● **Task statement**
From top to bottom, retype the data exactly, passing over any picture.

● **Recorded information**

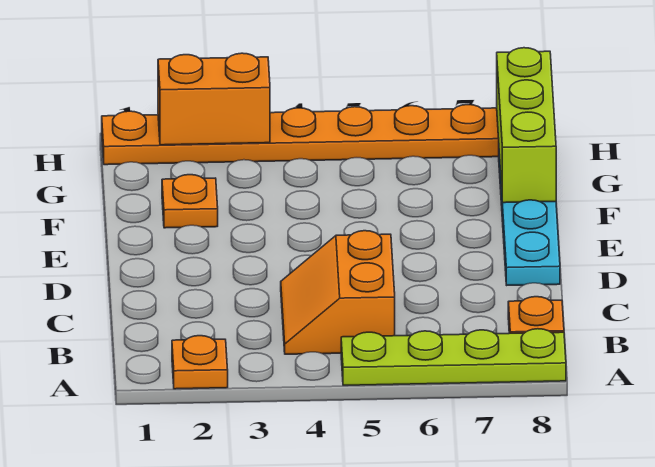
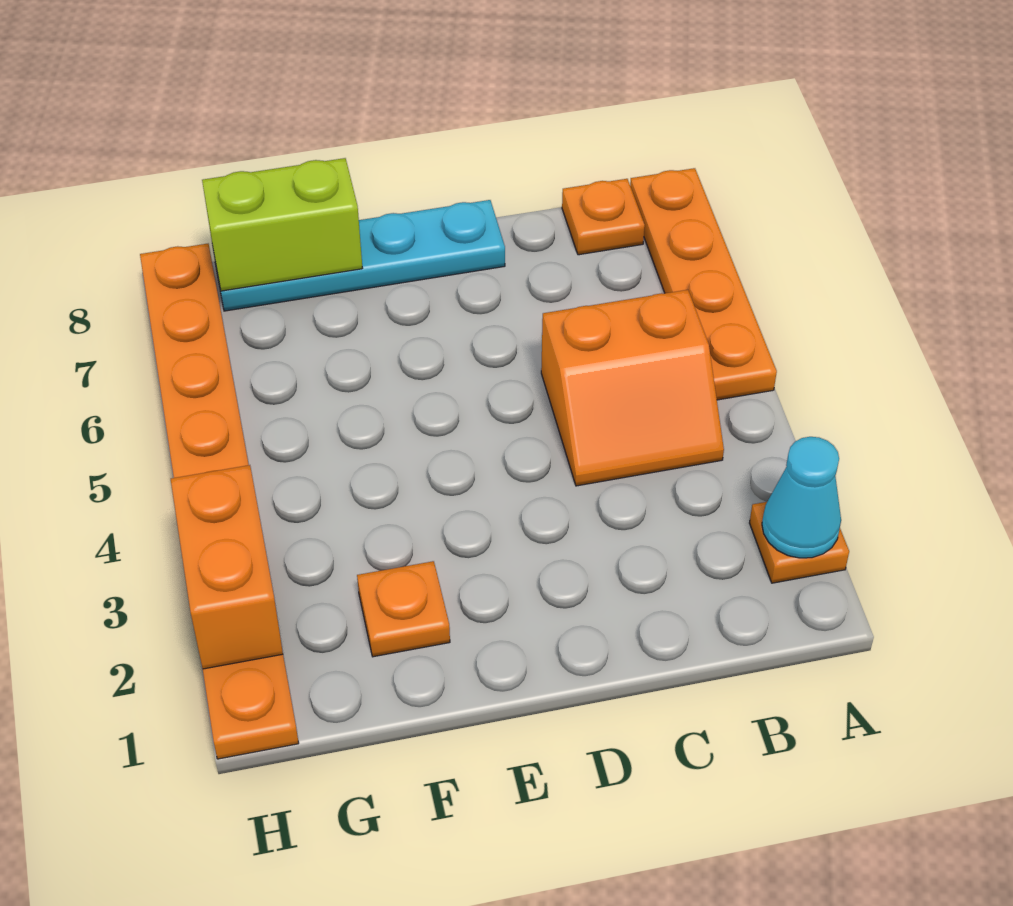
none -> cyan cone A2 level 2
lime plate A5:A8 level 1 -> orange plate A5:A8 level 1
lime brick F8:H8 level 2 -> lime brick F8:G8 level 2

● **Result for this exercise**
none -> cyan cone A2 level 2
lime plate A5:A8 level 1 -> orange plate A5:A8 level 1
lime brick F8:H8 level 2 -> lime brick F8:G8 level 2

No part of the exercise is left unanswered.